:: WHAT TO DO ::
Every record, apart from its pictures, should be repeated exactly.

:: PROVIDED RECORDS ::
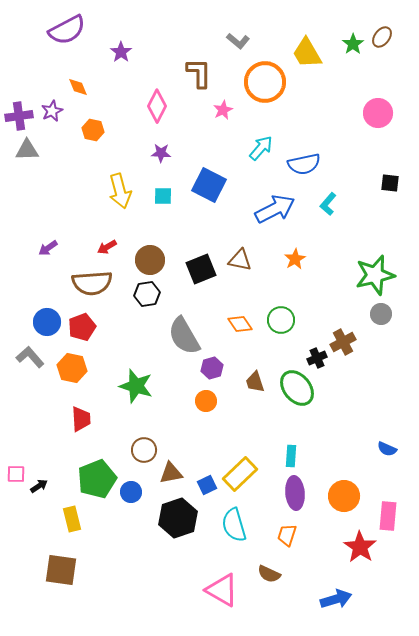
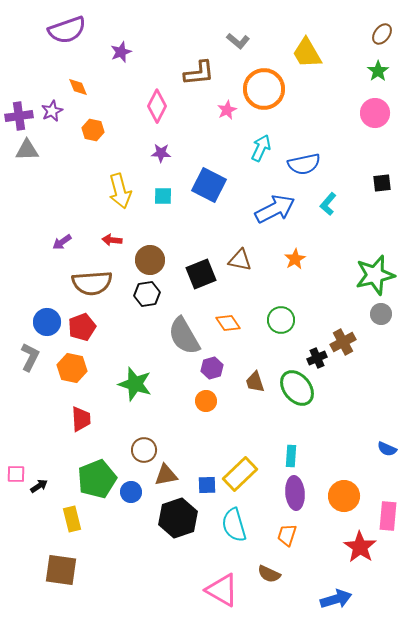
purple semicircle at (67, 30): rotated 9 degrees clockwise
brown ellipse at (382, 37): moved 3 px up
green star at (353, 44): moved 25 px right, 27 px down
purple star at (121, 52): rotated 15 degrees clockwise
brown L-shape at (199, 73): rotated 84 degrees clockwise
orange circle at (265, 82): moved 1 px left, 7 px down
pink star at (223, 110): moved 4 px right
pink circle at (378, 113): moved 3 px left
cyan arrow at (261, 148): rotated 16 degrees counterclockwise
black square at (390, 183): moved 8 px left; rotated 12 degrees counterclockwise
red arrow at (107, 247): moved 5 px right, 7 px up; rotated 36 degrees clockwise
purple arrow at (48, 248): moved 14 px right, 6 px up
black square at (201, 269): moved 5 px down
orange diamond at (240, 324): moved 12 px left, 1 px up
gray L-shape at (30, 357): rotated 68 degrees clockwise
green star at (136, 386): moved 1 px left, 2 px up
brown triangle at (171, 473): moved 5 px left, 2 px down
blue square at (207, 485): rotated 24 degrees clockwise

:: REPLY ::
purple semicircle at (67, 30): rotated 9 degrees clockwise
brown ellipse at (382, 37): moved 3 px up
green star at (353, 44): moved 25 px right, 27 px down
purple star at (121, 52): rotated 15 degrees clockwise
brown L-shape at (199, 73): rotated 84 degrees clockwise
orange circle at (265, 82): moved 1 px left, 7 px down
pink star at (223, 110): moved 4 px right
pink circle at (378, 113): moved 3 px left
cyan arrow at (261, 148): rotated 16 degrees counterclockwise
black square at (390, 183): moved 8 px left; rotated 12 degrees counterclockwise
red arrow at (107, 247): moved 5 px right, 7 px up; rotated 36 degrees clockwise
purple arrow at (48, 248): moved 14 px right, 6 px up
black square at (201, 269): moved 5 px down
orange diamond at (240, 324): moved 12 px left, 1 px up
gray L-shape at (30, 357): rotated 68 degrees clockwise
green star at (136, 386): moved 1 px left, 2 px up
brown triangle at (171, 473): moved 5 px left, 2 px down
blue square at (207, 485): rotated 24 degrees clockwise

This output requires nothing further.